Direction: Repeat word for word the part of the entries that opens with the line containing "Relative to white" and closes with the line containing "Is transparent plastic bottle at lower right located", both of those lines included.

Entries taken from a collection
** BEGIN **

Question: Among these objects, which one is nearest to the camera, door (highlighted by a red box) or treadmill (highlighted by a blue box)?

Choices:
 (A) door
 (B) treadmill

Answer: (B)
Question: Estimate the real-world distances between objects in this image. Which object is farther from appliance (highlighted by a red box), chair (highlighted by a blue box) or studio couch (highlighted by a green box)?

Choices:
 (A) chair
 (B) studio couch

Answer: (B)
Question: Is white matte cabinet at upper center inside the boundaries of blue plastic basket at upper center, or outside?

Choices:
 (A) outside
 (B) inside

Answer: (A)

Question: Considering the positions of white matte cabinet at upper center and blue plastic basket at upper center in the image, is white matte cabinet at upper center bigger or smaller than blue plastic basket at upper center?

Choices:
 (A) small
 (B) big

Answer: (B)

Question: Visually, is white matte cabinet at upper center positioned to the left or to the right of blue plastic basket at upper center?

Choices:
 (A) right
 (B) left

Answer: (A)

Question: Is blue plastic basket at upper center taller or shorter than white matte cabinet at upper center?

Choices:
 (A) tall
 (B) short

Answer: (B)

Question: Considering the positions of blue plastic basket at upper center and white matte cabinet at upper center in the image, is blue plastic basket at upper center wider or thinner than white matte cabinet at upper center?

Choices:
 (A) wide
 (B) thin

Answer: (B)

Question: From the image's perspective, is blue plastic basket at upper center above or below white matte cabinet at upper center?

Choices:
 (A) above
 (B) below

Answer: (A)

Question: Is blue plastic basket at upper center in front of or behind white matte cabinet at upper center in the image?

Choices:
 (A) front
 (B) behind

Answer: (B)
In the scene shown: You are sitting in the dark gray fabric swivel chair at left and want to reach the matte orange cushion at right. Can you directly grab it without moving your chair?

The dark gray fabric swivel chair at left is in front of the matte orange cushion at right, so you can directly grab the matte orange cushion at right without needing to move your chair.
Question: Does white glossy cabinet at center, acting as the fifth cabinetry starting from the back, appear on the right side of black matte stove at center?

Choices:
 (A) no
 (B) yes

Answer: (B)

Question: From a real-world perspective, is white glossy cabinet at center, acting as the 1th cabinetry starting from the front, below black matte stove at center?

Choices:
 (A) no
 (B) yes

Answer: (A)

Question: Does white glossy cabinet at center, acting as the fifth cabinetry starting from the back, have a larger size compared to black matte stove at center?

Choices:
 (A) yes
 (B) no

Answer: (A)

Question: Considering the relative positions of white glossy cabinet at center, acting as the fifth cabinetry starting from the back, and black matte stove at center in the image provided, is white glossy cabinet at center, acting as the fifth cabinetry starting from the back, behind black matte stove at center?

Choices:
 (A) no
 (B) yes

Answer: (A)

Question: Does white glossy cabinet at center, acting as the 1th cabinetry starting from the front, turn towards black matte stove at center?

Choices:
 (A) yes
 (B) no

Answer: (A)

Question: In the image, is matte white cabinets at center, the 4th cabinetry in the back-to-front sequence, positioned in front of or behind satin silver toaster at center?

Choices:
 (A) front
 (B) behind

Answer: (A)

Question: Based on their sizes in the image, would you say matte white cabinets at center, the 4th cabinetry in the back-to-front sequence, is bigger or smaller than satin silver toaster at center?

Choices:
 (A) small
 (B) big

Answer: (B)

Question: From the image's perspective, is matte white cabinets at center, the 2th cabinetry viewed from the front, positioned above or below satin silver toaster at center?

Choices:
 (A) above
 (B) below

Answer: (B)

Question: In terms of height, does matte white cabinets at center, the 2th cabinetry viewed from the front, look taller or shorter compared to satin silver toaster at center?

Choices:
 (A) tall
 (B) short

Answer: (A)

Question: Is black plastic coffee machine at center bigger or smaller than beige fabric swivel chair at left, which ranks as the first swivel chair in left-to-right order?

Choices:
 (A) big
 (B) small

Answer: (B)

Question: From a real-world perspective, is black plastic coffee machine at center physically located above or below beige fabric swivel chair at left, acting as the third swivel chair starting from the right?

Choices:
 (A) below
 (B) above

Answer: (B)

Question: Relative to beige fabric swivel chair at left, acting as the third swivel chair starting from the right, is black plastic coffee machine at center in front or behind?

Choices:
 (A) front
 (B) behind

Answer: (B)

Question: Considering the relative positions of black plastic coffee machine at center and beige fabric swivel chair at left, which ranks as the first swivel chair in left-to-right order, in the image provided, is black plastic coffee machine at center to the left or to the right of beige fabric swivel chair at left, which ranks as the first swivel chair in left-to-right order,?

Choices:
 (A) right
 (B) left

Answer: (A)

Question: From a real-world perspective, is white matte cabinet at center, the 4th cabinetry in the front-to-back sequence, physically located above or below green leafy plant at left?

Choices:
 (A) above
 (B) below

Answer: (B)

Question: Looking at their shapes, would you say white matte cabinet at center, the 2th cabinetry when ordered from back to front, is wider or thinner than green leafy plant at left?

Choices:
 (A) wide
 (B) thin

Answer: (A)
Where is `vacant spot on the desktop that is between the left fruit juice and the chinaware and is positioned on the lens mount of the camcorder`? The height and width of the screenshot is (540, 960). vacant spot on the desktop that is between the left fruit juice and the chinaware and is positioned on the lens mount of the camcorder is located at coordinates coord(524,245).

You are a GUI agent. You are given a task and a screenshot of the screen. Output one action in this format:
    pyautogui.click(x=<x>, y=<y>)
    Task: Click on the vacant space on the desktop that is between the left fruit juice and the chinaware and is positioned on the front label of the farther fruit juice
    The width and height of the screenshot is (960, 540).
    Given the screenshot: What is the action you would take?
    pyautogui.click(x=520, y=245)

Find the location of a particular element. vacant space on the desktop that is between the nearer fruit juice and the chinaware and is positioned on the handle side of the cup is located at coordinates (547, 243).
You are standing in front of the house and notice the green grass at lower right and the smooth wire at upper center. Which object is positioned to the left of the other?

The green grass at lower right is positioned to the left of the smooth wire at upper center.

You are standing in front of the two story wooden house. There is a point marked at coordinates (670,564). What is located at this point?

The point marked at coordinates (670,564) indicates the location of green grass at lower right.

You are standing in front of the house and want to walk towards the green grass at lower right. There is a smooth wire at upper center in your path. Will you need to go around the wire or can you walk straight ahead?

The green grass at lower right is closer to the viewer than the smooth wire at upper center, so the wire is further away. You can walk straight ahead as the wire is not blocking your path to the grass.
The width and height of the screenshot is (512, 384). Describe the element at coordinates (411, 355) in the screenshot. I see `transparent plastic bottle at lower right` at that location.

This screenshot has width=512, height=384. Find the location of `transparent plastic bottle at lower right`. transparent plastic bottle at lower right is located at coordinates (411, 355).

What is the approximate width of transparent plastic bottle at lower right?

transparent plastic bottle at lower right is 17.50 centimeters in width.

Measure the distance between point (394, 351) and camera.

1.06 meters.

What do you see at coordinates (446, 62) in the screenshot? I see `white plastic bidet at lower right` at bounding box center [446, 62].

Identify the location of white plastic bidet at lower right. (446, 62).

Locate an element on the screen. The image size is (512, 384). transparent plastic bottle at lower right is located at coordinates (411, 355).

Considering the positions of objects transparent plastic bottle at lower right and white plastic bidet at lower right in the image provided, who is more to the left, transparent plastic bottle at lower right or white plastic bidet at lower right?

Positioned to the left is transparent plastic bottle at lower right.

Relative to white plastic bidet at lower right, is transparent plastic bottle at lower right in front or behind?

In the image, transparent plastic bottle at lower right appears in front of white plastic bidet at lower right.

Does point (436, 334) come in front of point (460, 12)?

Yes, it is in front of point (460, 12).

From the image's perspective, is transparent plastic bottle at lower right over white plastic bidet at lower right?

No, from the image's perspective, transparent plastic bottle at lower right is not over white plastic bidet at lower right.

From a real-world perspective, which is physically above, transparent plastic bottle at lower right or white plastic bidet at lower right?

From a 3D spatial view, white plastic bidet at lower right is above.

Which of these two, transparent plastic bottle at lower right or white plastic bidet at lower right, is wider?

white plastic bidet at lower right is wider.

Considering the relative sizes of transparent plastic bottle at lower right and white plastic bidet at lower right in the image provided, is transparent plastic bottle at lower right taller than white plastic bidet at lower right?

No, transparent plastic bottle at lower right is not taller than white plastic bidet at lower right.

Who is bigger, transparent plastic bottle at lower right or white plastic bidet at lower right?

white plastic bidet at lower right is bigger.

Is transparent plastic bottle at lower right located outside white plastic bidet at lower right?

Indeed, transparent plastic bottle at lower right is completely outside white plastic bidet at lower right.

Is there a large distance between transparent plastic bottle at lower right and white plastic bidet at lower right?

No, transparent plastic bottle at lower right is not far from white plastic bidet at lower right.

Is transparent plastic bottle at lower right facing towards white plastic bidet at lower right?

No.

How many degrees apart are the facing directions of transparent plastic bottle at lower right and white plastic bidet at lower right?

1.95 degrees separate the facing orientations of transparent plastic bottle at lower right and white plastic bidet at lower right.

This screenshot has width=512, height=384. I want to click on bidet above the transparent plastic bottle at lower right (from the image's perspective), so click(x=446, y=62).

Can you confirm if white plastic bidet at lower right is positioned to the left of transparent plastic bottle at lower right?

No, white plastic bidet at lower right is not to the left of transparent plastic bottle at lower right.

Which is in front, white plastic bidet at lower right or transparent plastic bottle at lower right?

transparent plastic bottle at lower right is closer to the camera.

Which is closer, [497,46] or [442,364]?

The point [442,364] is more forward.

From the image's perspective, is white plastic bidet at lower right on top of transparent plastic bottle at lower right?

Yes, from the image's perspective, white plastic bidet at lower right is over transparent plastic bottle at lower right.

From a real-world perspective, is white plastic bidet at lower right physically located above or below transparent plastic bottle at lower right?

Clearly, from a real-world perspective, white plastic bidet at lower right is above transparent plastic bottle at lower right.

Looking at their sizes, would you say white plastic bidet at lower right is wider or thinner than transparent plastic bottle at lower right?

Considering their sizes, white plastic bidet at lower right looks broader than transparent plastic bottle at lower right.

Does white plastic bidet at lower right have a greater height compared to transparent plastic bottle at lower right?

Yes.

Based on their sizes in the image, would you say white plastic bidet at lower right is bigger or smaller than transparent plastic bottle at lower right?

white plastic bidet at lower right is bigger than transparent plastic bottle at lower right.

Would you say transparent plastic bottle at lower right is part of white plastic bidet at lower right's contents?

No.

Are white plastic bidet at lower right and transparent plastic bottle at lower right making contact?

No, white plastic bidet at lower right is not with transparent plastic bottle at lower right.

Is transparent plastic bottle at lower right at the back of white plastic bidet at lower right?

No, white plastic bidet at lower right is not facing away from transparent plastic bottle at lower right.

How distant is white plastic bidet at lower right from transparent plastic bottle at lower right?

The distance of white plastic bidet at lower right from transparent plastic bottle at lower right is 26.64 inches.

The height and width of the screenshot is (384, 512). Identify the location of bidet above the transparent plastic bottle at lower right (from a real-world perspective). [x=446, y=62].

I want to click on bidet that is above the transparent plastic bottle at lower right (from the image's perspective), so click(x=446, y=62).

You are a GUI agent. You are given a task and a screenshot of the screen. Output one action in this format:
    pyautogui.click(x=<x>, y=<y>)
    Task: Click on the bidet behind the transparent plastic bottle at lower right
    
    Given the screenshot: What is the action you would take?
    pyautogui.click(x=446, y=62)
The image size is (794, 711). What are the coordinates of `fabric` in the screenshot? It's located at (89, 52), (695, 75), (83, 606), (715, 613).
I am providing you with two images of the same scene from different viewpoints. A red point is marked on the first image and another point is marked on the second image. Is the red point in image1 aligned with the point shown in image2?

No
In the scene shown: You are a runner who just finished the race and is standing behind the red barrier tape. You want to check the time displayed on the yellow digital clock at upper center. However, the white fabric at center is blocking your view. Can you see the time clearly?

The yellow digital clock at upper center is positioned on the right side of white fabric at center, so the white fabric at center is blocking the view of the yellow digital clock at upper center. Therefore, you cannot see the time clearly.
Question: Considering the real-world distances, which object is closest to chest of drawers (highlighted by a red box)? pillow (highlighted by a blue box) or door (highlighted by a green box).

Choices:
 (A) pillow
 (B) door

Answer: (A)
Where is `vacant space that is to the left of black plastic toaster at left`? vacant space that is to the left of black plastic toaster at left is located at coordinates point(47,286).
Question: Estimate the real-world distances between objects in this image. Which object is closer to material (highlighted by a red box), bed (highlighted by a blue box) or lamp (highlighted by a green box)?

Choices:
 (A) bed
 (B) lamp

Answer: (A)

** END **

Answer to this task:
Relative to white plastic bidet at lower right, is transparent plastic bottle at lower right in front or behind?

In the image, transparent plastic bottle at lower right appears in front of white plastic bidet at lower right.

Does point (436, 334) come in front of point (460, 12)?

Yes, it is in front of point (460, 12).

From the image's perspective, is transparent plastic bottle at lower right over white plastic bidet at lower right?

No, from the image's perspective, transparent plastic bottle at lower right is not over white plastic bidet at lower right.

From a real-world perspective, which is physically above, transparent plastic bottle at lower right or white plastic bidet at lower right?

From a 3D spatial view, white plastic bidet at lower right is above.

Which of these two, transparent plastic bottle at lower right or white plastic bidet at lower right, is wider?

white plastic bidet at lower right is wider.

Considering the relative sizes of transparent plastic bottle at lower right and white plastic bidet at lower right in the image provided, is transparent plastic bottle at lower right taller than white plastic bidet at lower right?

No, transparent plastic bottle at lower right is not taller than white plastic bidet at lower right.

Who is bigger, transparent plastic bottle at lower right or white plastic bidet at lower right?

white plastic bidet at lower right is bigger.

Is transparent plastic bottle at lower right located outside white plastic bidet at lower right?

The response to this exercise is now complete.